EXERCISE OBJECTIVE
Beginning with the line where "Someone swapped the sewing" appears, restate each line word for word until the data ends. Pictures do not go in.

[[ MATERIAL PROVIDED open ]]

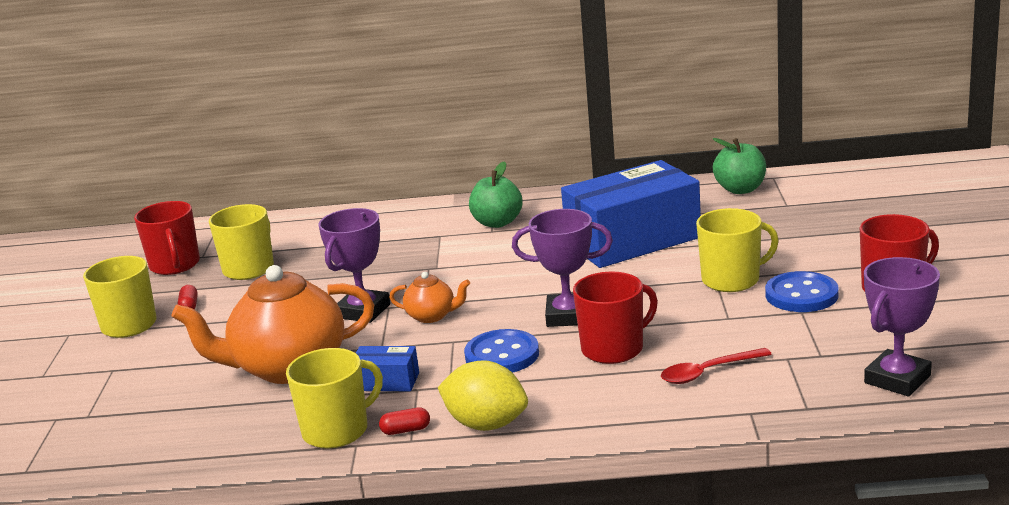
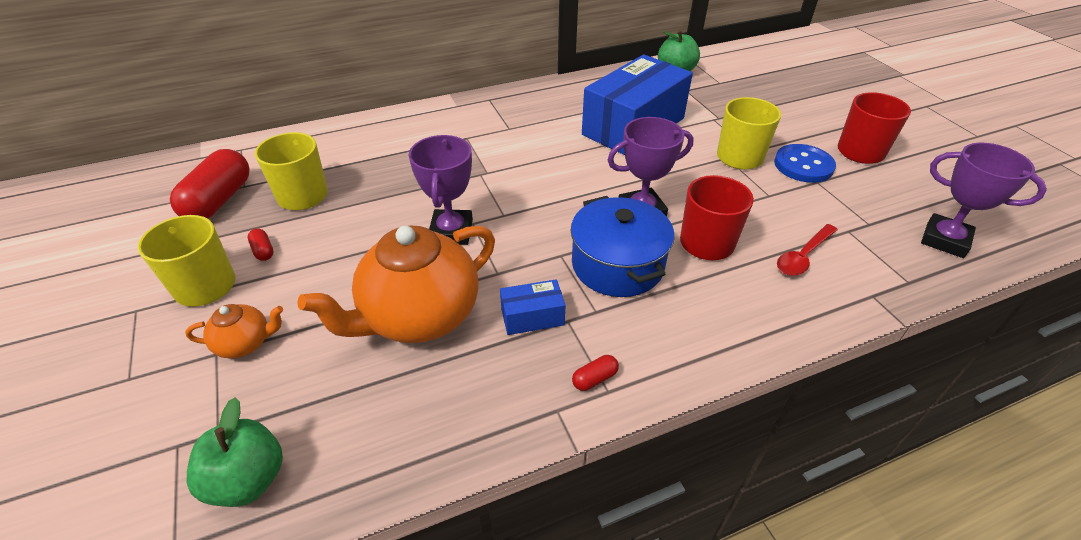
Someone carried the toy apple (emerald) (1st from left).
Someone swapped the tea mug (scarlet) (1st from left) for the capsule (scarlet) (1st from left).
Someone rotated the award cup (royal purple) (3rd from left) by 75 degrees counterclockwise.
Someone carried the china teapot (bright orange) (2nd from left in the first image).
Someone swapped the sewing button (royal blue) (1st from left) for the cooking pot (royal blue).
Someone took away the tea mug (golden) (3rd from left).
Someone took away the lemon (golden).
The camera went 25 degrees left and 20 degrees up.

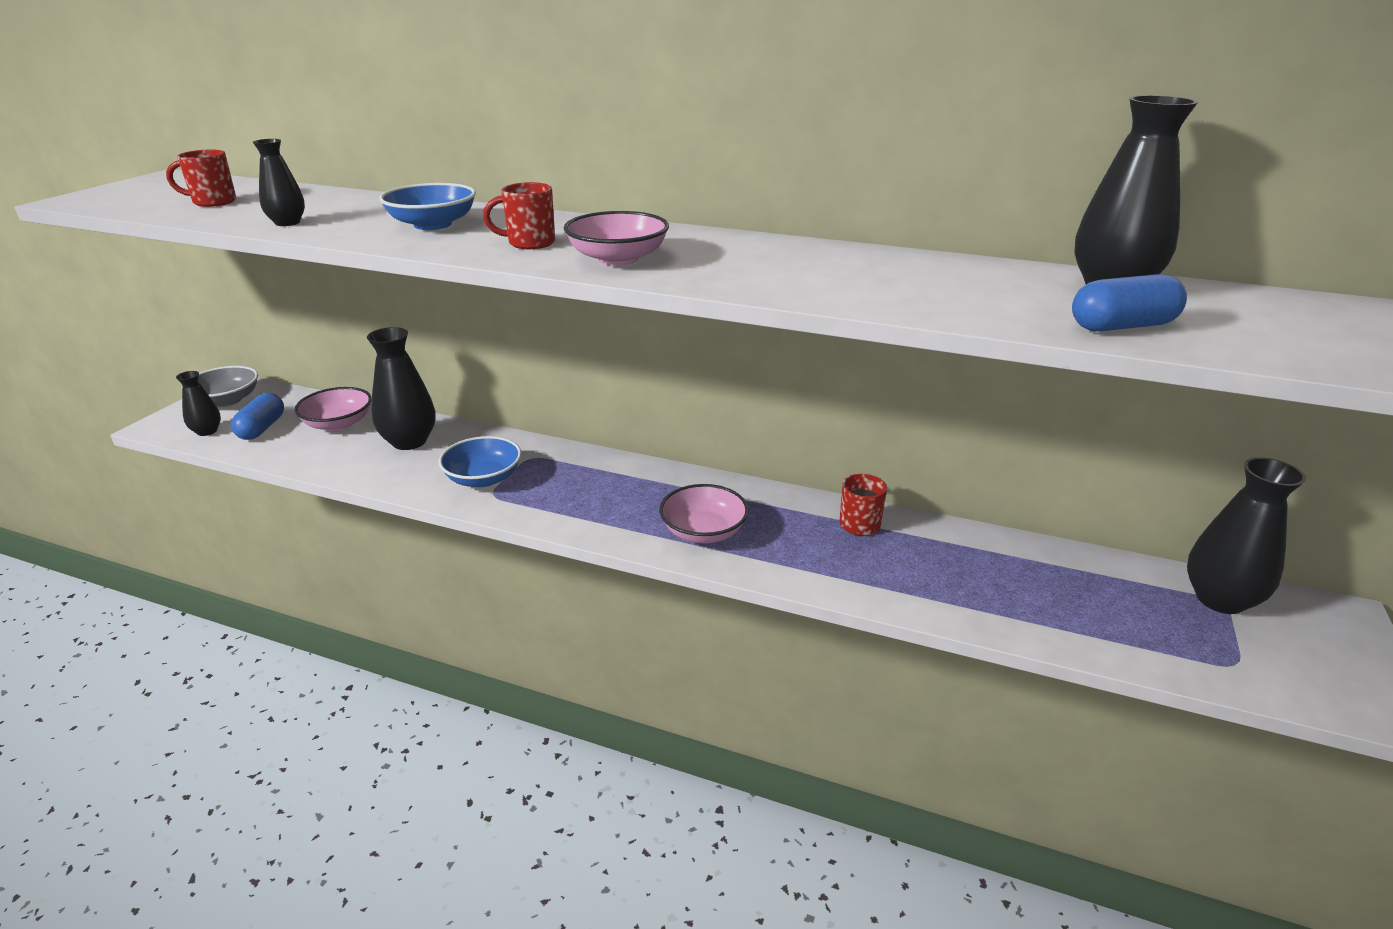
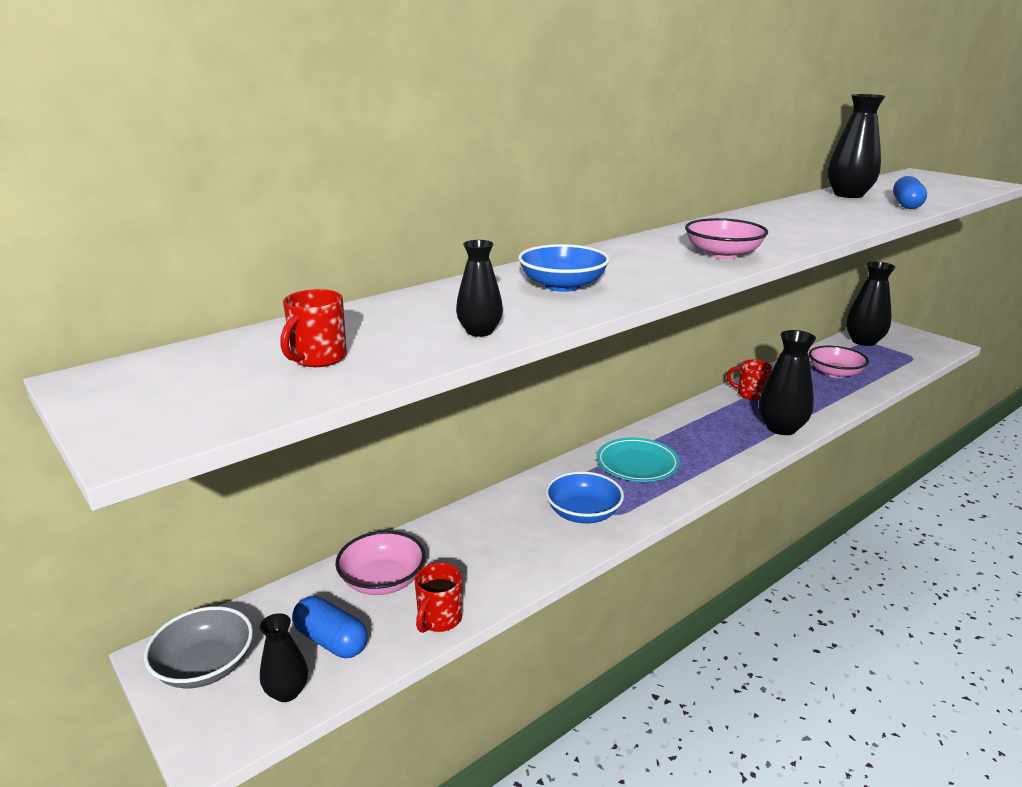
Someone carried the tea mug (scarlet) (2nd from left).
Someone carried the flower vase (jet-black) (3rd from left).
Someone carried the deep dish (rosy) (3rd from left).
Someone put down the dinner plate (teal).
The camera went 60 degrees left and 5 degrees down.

[[ MATERIAL PROVIDED closed ]]

RESPONSE FOR THIS EXERCISE
Someone swapped the sewing button (royal blue) (1st from left) for the cooking pot (royal blue).
Someone took away the tea mug (golden) (3rd from left).
Someone took away the lemon (golden).
The camera went 25 degrees left and 20 degrees up.

Someone carried the tea mug (scarlet) (2nd from left).
Someone carried the flower vase (jet-black) (3rd from left).
Someone carried the deep dish (rosy) (3rd from left).
Someone put down the dinner plate (teal).
The camera went 60 degrees left and 5 degrees down.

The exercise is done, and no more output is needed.